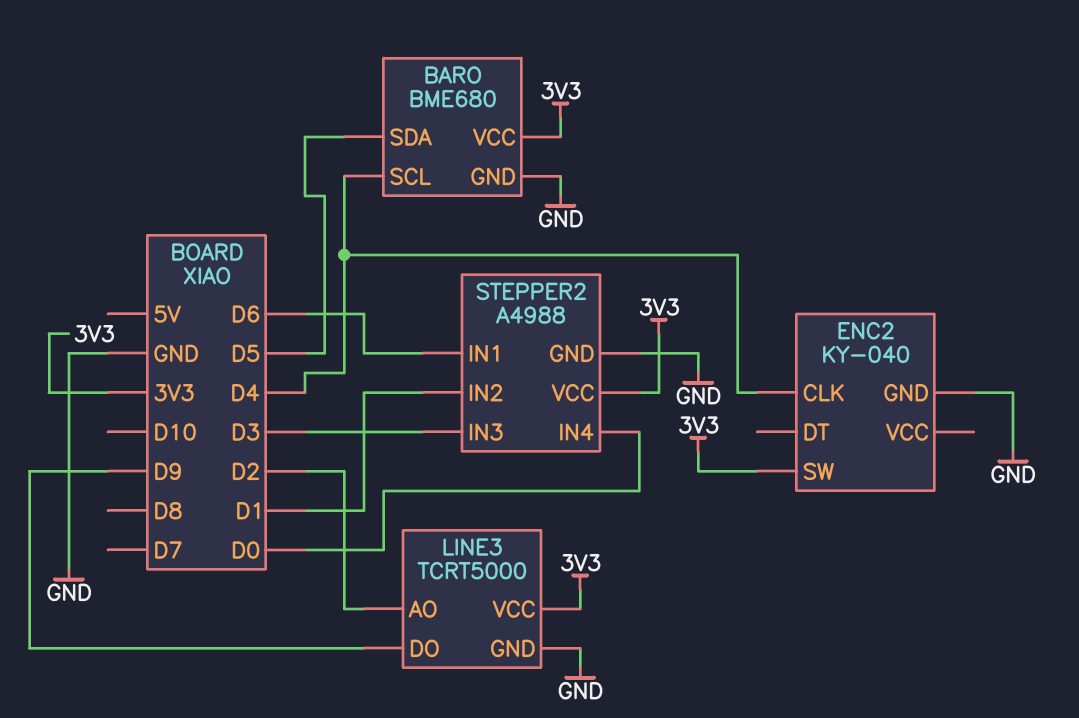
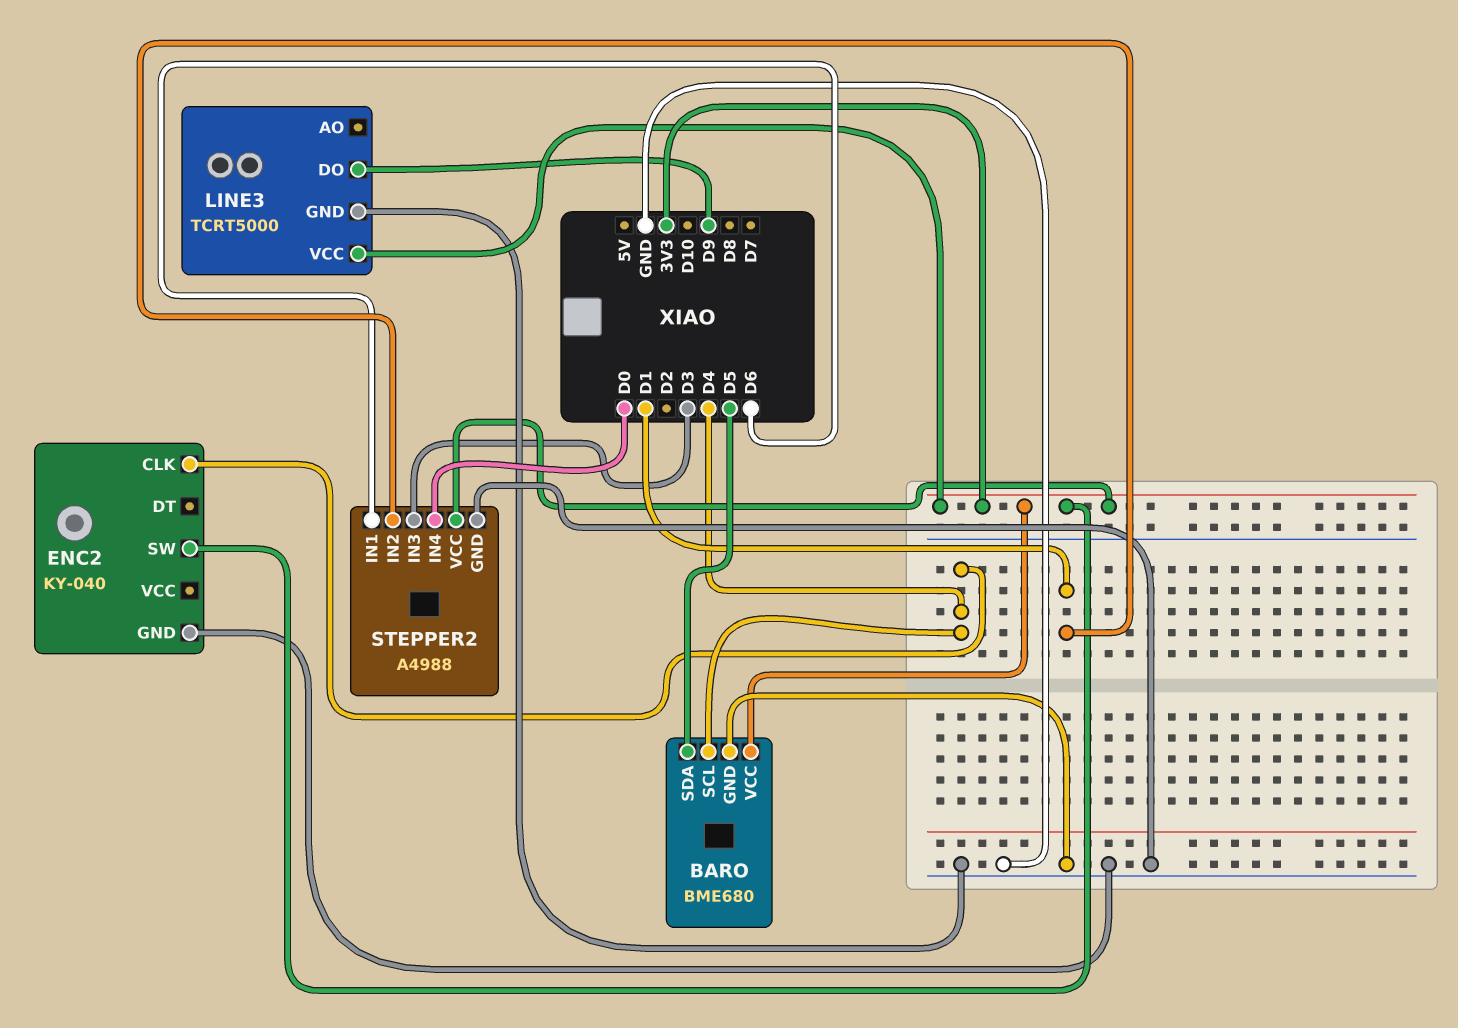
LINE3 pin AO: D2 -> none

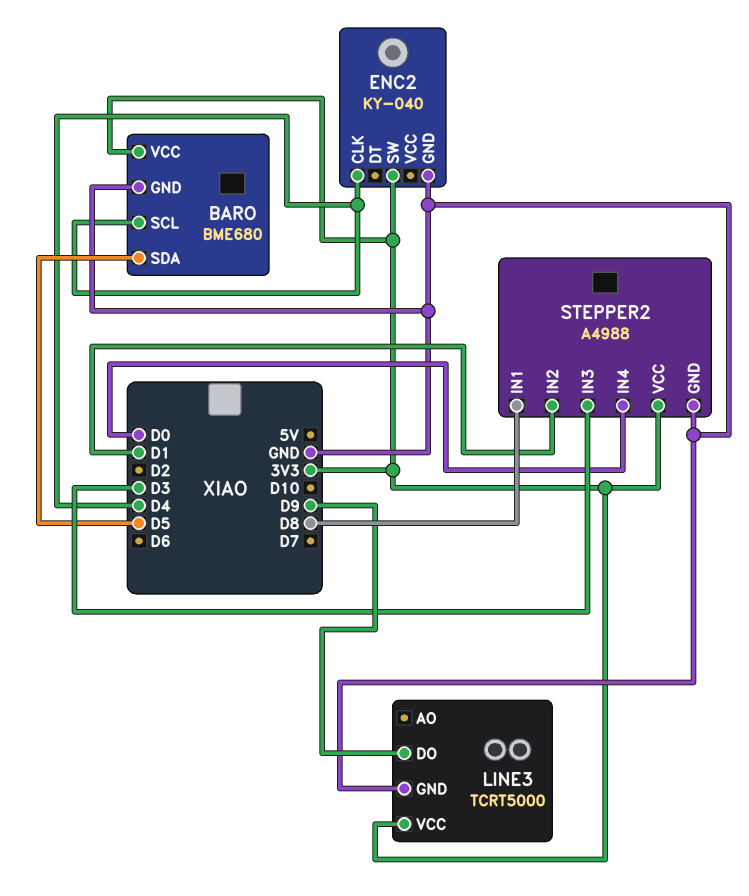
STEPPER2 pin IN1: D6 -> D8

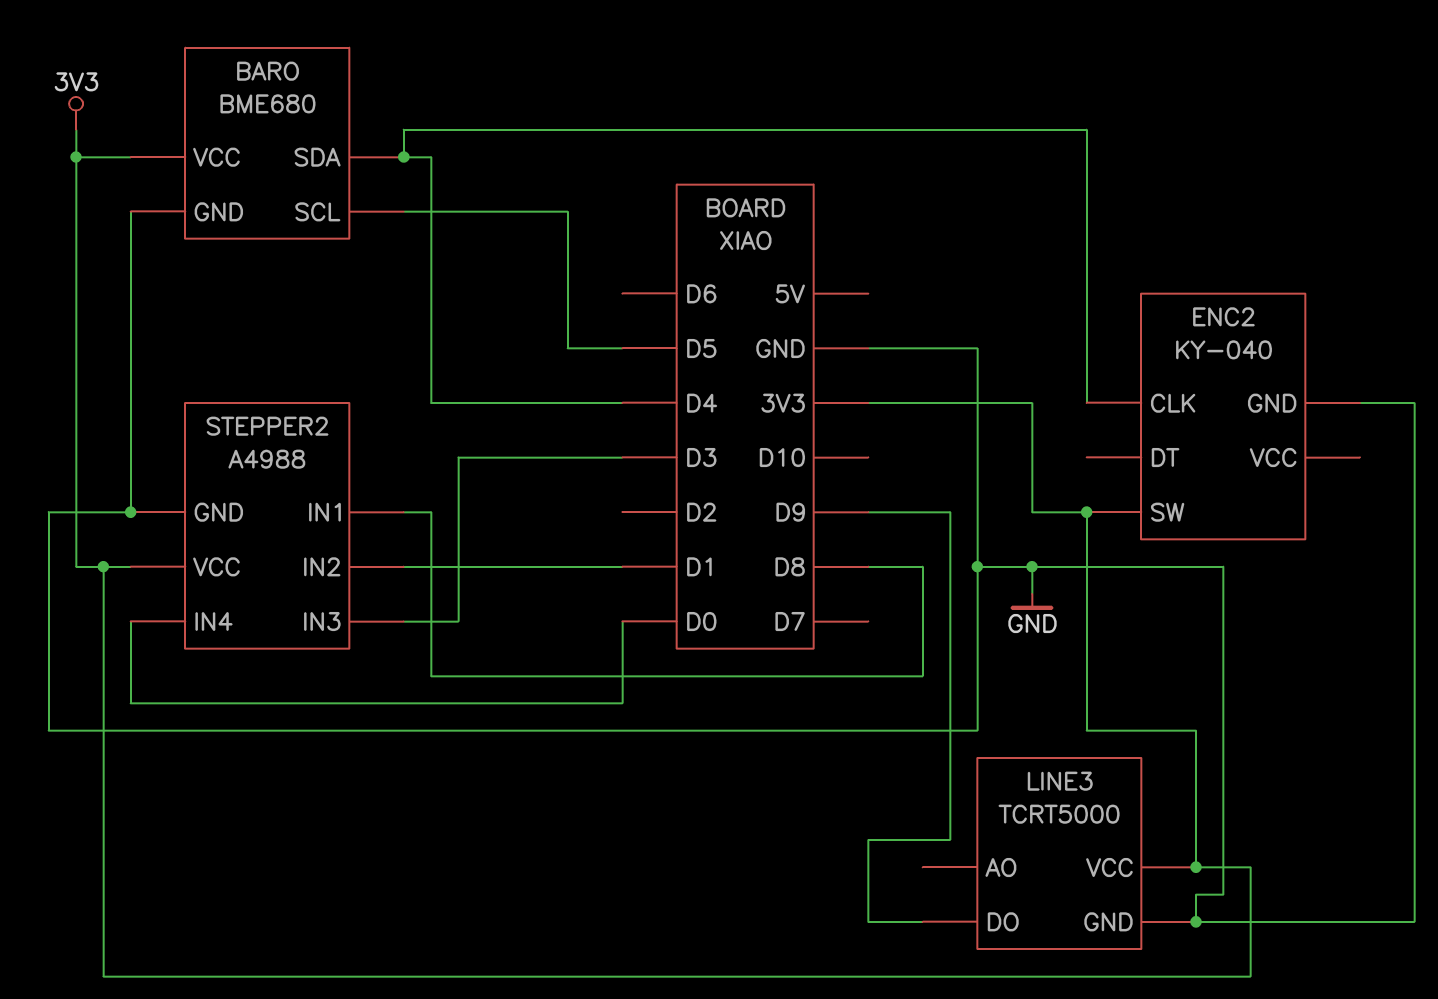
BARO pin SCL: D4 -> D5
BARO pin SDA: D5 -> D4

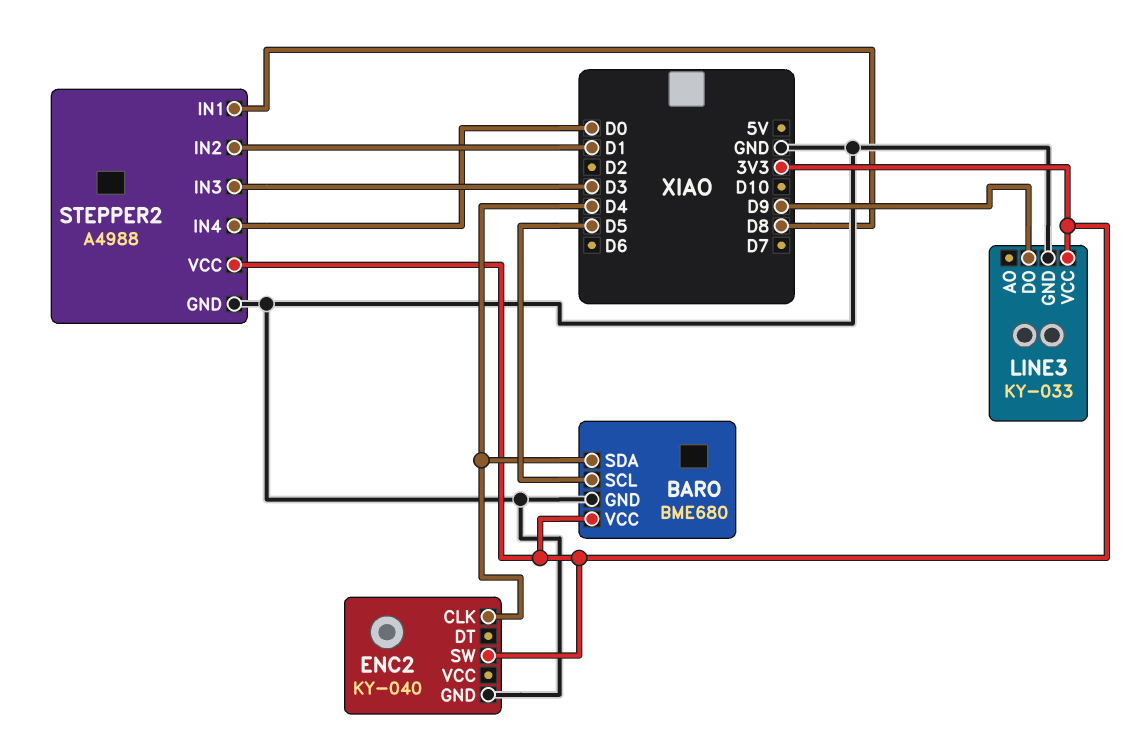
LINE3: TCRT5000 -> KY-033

### Description of the task:
Leave out every picture and copy the rest of the records exactly.

### Task answer:
LINE3 pin AO: D2 -> none

STEPPER2 pin IN1: D6 -> D8

BARO pin SCL: D4 -> D5
BARO pin SDA: D5 -> D4

LINE3: TCRT5000 -> KY-033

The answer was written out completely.